## COLLECTED DATA

::::

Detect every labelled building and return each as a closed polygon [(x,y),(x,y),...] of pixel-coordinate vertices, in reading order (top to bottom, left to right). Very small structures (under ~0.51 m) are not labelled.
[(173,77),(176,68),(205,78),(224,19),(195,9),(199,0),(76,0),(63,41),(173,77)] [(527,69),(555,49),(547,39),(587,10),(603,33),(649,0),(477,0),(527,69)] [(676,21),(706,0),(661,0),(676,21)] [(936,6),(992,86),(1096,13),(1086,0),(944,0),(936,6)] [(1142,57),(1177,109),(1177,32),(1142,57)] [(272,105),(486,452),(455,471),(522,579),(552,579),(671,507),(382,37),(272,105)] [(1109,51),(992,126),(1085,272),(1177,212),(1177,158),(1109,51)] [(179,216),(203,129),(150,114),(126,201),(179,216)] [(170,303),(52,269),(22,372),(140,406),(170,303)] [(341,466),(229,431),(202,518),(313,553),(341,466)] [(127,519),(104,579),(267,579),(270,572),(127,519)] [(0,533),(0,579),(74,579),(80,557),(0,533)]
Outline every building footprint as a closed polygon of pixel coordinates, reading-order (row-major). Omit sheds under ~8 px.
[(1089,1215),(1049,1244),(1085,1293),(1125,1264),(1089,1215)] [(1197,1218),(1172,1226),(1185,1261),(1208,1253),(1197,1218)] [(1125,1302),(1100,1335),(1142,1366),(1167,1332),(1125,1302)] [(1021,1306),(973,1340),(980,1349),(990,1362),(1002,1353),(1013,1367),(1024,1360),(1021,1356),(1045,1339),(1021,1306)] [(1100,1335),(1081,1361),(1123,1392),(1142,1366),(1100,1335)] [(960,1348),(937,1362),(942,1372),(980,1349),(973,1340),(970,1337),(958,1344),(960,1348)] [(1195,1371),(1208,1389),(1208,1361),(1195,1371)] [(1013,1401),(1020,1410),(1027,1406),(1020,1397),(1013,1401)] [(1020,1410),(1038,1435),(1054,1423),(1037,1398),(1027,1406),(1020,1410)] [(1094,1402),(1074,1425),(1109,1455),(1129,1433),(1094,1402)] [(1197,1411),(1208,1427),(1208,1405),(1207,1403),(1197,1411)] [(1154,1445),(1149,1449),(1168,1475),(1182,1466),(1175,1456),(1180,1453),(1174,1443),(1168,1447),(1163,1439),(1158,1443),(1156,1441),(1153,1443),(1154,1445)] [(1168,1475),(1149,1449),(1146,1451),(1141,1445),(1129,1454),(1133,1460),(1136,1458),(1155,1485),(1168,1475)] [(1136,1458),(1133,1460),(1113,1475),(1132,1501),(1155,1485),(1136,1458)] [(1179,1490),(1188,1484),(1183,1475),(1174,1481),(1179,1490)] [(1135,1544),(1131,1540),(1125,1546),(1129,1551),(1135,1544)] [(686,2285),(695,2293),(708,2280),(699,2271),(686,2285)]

::::

## GOAL OF THE EXERCISE
Give back the complete material verbatim.

## FINAL ANSWER
Detect every labelled building and return each as a closed polygon [(x,y),(x,y),...] of pixel-coordinate vertices, in reading order (top to bottom, left to right). Very small structures (under ~0.51 m) are not labelled.
[(173,77),(176,68),(205,78),(224,19),(195,9),(199,0),(76,0),(63,41),(173,77)] [(527,69),(555,49),(547,39),(587,10),(603,33),(649,0),(477,0),(527,69)] [(676,21),(706,0),(661,0),(676,21)] [(936,6),(992,86),(1096,13),(1086,0),(944,0),(936,6)] [(1142,57),(1177,109),(1177,32),(1142,57)] [(272,105),(486,452),(455,471),(522,579),(552,579),(671,507),(382,37),(272,105)] [(1109,51),(992,126),(1085,272),(1177,212),(1177,158),(1109,51)] [(179,216),(203,129),(150,114),(126,201),(179,216)] [(170,303),(52,269),(22,372),(140,406),(170,303)] [(341,466),(229,431),(202,518),(313,553),(341,466)] [(127,519),(104,579),(267,579),(270,572),(127,519)] [(0,533),(0,579),(74,579),(80,557),(0,533)]
Outline every building footprint as a closed polygon of pixel coordinates, reading-order (row-major). Omit sheds under ~8 px.
[(1089,1215),(1049,1244),(1085,1293),(1125,1264),(1089,1215)] [(1197,1218),(1172,1226),(1185,1261),(1208,1253),(1197,1218)] [(1125,1302),(1100,1335),(1142,1366),(1167,1332),(1125,1302)] [(1021,1306),(973,1340),(980,1349),(990,1362),(1002,1353),(1013,1367),(1024,1360),(1021,1356),(1045,1339),(1021,1306)] [(1100,1335),(1081,1361),(1123,1392),(1142,1366),(1100,1335)] [(960,1348),(937,1362),(942,1372),(980,1349),(973,1340),(970,1337),(958,1344),(960,1348)] [(1195,1371),(1208,1389),(1208,1361),(1195,1371)] [(1013,1401),(1020,1410),(1027,1406),(1020,1397),(1013,1401)] [(1020,1410),(1038,1435),(1054,1423),(1037,1398),(1027,1406),(1020,1410)] [(1094,1402),(1074,1425),(1109,1455),(1129,1433),(1094,1402)] [(1197,1411),(1208,1427),(1208,1405),(1207,1403),(1197,1411)] [(1154,1445),(1149,1449),(1168,1475),(1182,1466),(1175,1456),(1180,1453),(1174,1443),(1168,1447),(1163,1439),(1158,1443),(1156,1441),(1153,1443),(1154,1445)] [(1168,1475),(1149,1449),(1146,1451),(1141,1445),(1129,1454),(1133,1460),(1136,1458),(1155,1485),(1168,1475)] [(1136,1458),(1133,1460),(1113,1475),(1132,1501),(1155,1485),(1136,1458)] [(1179,1490),(1188,1484),(1183,1475),(1174,1481),(1179,1490)] [(1135,1544),(1131,1540),(1125,1546),(1129,1551),(1135,1544)] [(686,2285),(695,2293),(708,2280),(699,2271),(686,2285)]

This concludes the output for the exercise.